Extracted data entries:

===============

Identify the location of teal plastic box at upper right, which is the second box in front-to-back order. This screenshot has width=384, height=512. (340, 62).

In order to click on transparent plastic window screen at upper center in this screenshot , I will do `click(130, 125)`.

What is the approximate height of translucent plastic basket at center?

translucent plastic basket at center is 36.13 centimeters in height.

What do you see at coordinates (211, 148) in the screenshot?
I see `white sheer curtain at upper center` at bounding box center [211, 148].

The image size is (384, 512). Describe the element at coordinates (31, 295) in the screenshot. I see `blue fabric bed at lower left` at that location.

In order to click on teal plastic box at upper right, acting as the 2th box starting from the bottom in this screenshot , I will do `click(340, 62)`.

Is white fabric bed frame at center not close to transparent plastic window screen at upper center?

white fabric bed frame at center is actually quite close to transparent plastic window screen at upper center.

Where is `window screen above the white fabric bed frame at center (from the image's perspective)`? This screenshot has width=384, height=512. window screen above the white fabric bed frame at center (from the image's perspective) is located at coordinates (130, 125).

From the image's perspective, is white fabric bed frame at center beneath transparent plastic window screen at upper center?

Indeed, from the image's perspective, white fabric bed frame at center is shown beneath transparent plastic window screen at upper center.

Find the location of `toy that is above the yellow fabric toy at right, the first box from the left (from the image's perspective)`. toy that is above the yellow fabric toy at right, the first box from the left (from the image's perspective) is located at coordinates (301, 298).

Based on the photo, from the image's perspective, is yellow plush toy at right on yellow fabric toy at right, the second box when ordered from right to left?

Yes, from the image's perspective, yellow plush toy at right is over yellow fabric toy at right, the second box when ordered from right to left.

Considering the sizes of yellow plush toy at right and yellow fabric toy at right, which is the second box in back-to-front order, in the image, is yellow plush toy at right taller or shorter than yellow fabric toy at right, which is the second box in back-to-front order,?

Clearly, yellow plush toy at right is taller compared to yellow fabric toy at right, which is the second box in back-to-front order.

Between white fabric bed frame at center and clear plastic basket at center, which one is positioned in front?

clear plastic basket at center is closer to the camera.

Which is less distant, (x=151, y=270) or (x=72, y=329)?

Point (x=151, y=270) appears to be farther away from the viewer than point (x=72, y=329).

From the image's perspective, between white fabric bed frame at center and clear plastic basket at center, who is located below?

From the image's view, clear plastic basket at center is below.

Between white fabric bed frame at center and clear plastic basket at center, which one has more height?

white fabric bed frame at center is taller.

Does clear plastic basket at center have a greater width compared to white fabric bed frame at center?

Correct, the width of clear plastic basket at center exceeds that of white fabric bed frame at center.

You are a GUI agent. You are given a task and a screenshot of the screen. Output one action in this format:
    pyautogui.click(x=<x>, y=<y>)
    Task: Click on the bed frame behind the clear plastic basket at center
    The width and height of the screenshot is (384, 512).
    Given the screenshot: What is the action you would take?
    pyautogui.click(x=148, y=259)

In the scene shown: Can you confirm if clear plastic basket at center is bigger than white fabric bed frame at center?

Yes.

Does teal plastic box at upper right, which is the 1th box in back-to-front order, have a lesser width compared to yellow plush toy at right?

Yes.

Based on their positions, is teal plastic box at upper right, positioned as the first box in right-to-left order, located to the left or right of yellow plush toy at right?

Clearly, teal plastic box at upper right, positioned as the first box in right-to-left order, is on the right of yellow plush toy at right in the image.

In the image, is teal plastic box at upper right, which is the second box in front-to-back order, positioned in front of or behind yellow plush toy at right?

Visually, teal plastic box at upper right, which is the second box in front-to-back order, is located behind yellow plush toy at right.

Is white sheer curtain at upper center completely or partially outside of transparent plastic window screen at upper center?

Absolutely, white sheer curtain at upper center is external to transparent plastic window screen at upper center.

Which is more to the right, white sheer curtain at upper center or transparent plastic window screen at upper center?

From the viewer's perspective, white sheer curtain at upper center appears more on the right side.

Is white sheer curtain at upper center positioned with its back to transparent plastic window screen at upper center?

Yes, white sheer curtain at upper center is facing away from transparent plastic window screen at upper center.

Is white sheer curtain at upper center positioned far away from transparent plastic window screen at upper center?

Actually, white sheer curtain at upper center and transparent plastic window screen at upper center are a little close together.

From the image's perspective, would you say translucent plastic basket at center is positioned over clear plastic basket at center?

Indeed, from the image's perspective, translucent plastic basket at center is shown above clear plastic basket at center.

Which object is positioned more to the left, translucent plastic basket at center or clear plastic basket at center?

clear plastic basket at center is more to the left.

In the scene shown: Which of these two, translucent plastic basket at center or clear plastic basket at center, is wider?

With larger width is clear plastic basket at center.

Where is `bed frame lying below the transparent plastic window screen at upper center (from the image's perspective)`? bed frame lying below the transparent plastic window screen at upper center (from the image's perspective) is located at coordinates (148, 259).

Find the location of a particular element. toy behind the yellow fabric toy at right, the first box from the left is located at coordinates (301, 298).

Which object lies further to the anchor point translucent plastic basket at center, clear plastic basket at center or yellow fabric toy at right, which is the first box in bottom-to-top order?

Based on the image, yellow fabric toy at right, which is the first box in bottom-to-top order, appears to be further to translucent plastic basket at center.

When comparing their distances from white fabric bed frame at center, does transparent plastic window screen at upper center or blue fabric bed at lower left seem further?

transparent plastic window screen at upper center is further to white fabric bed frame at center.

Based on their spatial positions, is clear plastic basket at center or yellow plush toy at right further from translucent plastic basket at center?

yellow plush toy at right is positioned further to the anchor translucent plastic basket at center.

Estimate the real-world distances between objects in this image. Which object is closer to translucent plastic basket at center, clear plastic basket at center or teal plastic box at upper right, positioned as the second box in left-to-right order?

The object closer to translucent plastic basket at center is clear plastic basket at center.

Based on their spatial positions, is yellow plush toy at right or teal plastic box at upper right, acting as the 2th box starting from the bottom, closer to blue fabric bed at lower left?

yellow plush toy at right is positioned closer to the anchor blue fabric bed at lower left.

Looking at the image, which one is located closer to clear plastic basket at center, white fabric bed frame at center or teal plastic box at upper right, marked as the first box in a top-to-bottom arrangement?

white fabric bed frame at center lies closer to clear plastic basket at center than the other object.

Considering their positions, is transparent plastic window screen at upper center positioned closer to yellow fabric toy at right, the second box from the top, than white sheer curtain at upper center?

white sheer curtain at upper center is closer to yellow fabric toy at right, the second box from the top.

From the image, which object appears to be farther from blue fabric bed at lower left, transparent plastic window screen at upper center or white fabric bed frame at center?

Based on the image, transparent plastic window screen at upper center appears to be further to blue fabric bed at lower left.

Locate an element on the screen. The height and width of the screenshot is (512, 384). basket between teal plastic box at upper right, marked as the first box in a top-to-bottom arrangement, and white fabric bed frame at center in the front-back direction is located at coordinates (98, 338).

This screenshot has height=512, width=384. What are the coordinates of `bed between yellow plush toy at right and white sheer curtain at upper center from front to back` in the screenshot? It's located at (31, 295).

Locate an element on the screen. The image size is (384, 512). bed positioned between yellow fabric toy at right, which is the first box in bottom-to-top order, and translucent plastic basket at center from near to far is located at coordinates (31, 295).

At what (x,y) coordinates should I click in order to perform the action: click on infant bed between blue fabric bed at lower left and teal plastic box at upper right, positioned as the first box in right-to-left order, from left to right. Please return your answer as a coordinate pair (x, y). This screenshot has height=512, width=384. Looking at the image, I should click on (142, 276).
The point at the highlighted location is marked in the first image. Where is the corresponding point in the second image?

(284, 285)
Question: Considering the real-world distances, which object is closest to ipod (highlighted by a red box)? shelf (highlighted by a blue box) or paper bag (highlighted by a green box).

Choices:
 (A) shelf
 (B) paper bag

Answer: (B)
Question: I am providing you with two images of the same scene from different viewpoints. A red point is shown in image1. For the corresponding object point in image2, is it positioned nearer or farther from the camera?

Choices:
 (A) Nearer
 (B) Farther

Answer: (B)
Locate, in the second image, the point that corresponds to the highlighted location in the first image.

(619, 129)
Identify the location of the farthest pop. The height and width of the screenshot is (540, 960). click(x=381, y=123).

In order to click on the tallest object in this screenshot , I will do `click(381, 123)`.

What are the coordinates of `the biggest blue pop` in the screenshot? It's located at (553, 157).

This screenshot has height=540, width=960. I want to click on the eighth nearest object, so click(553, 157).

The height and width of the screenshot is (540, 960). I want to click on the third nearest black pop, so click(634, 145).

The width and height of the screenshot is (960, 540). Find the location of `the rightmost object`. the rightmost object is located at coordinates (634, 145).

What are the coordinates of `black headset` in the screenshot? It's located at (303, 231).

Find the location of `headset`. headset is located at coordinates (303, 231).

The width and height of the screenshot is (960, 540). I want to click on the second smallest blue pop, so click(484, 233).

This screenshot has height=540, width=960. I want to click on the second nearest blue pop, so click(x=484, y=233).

===============

Repeat the items above word for word, starting from the first line and ending with the line that contains "Indeed, from the image's perspective, white". Include that last line.

**Solved problem:**
Identify the location of teal plastic box at upper right, which is the second box in front-to-back order. This screenshot has width=384, height=512. (340, 62).

In order to click on transparent plastic window screen at upper center in this screenshot , I will do `click(130, 125)`.

What is the approximate height of translucent plastic basket at center?

translucent plastic basket at center is 36.13 centimeters in height.

What do you see at coordinates (211, 148) in the screenshot?
I see `white sheer curtain at upper center` at bounding box center [211, 148].

The image size is (384, 512). Describe the element at coordinates (31, 295) in the screenshot. I see `blue fabric bed at lower left` at that location.

In order to click on teal plastic box at upper right, acting as the 2th box starting from the bottom in this screenshot , I will do `click(340, 62)`.

Is white fabric bed frame at center not close to transparent plastic window screen at upper center?

white fabric bed frame at center is actually quite close to transparent plastic window screen at upper center.

Where is `window screen above the white fabric bed frame at center (from the image's perspective)`? This screenshot has width=384, height=512. window screen above the white fabric bed frame at center (from the image's perspective) is located at coordinates (130, 125).

From the image's perspective, is white fabric bed frame at center beneath transparent plastic window screen at upper center?

Indeed, from the image's perspective, white fabric bed frame at center is shown beneath transparent plastic window screen at upper center.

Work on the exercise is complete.